==== Information given ====

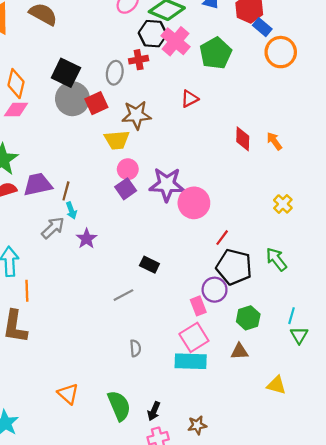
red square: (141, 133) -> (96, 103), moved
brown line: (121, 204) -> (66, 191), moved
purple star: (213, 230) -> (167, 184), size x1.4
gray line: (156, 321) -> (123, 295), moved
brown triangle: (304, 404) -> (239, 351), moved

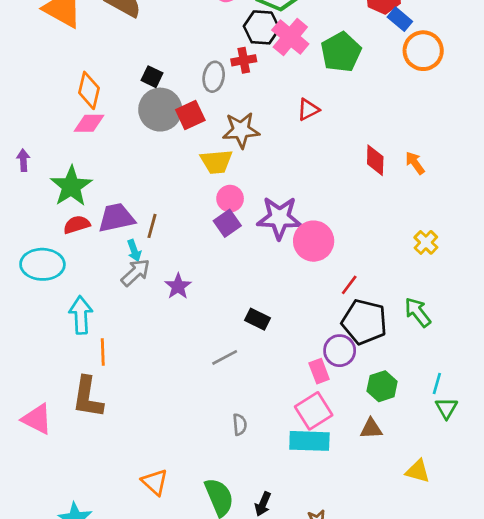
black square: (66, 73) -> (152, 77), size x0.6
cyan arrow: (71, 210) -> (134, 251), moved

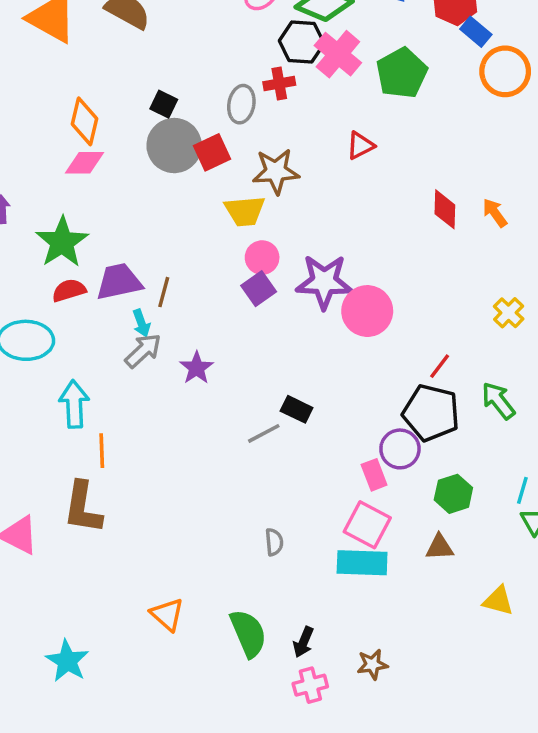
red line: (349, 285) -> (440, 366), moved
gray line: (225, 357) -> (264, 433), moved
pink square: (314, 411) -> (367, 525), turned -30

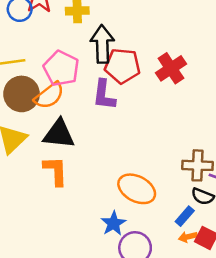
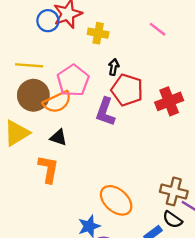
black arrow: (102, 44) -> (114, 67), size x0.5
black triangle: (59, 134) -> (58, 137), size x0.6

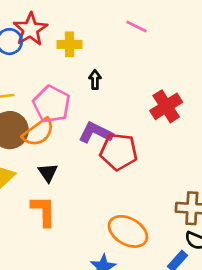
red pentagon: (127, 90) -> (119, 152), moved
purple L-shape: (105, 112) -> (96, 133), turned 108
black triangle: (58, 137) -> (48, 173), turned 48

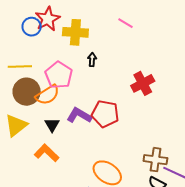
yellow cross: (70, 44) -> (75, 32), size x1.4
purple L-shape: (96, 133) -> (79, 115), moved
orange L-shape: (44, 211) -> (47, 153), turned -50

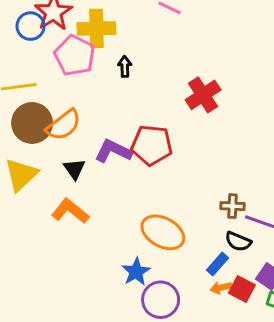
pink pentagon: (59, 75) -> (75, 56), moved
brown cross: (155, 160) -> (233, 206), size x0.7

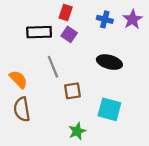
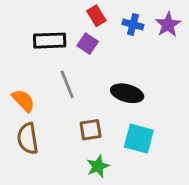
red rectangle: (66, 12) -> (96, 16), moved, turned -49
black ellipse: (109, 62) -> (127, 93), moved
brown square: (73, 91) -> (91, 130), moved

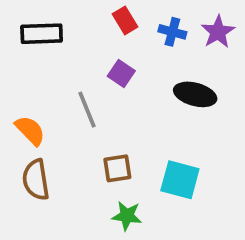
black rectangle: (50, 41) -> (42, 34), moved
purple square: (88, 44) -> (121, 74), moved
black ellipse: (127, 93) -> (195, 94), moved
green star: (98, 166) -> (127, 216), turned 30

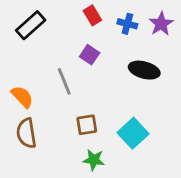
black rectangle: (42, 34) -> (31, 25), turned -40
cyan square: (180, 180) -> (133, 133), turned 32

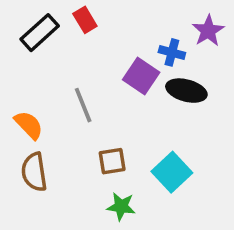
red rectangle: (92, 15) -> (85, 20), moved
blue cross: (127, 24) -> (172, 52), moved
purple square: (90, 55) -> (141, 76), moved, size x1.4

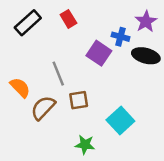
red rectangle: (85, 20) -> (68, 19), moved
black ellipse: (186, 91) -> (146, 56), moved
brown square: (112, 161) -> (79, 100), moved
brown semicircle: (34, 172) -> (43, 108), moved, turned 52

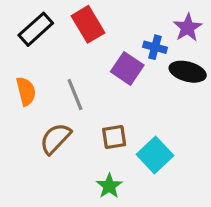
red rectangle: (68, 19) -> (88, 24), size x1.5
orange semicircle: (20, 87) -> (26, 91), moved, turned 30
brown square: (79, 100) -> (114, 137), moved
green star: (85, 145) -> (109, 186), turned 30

====

Problem:
Please output all the data exactly as given, with the pictures omitted.

Written answer:
red square: (141, 133) -> (96, 103), moved
brown line: (121, 204) -> (66, 191), moved
purple star: (213, 230) -> (167, 184), size x1.4
gray line: (156, 321) -> (123, 295), moved
brown triangle: (304, 404) -> (239, 351), moved

black square: (66, 73) -> (152, 77), size x0.6
cyan arrow: (71, 210) -> (134, 251), moved

red line: (349, 285) -> (440, 366), moved
gray line: (225, 357) -> (264, 433), moved
pink square: (314, 411) -> (367, 525), turned -30

black arrow: (102, 44) -> (114, 67), size x0.5
black triangle: (59, 134) -> (58, 137), size x0.6

red pentagon: (127, 90) -> (119, 152), moved
purple L-shape: (105, 112) -> (96, 133), turned 108
black triangle: (58, 137) -> (48, 173), turned 48

yellow cross: (70, 44) -> (75, 32), size x1.4
purple L-shape: (96, 133) -> (79, 115), moved
orange L-shape: (44, 211) -> (47, 153), turned -50

pink pentagon: (59, 75) -> (75, 56), moved
brown cross: (155, 160) -> (233, 206), size x0.7

red rectangle: (66, 12) -> (96, 16), moved, turned -49
black ellipse: (109, 62) -> (127, 93), moved
brown square: (73, 91) -> (91, 130), moved

black rectangle: (50, 41) -> (42, 34), moved
purple square: (88, 44) -> (121, 74), moved
black ellipse: (127, 93) -> (195, 94), moved
green star: (98, 166) -> (127, 216), turned 30

black rectangle: (42, 34) -> (31, 25), turned -40
cyan square: (180, 180) -> (133, 133), turned 32

red rectangle: (92, 15) -> (85, 20), moved
blue cross: (127, 24) -> (172, 52), moved
purple square: (90, 55) -> (141, 76), moved, size x1.4

red rectangle: (85, 20) -> (68, 19), moved
black ellipse: (186, 91) -> (146, 56), moved
brown square: (112, 161) -> (79, 100), moved
brown semicircle: (34, 172) -> (43, 108), moved, turned 52

red rectangle: (68, 19) -> (88, 24), size x1.5
orange semicircle: (20, 87) -> (26, 91), moved, turned 30
brown square: (79, 100) -> (114, 137), moved
green star: (85, 145) -> (109, 186), turned 30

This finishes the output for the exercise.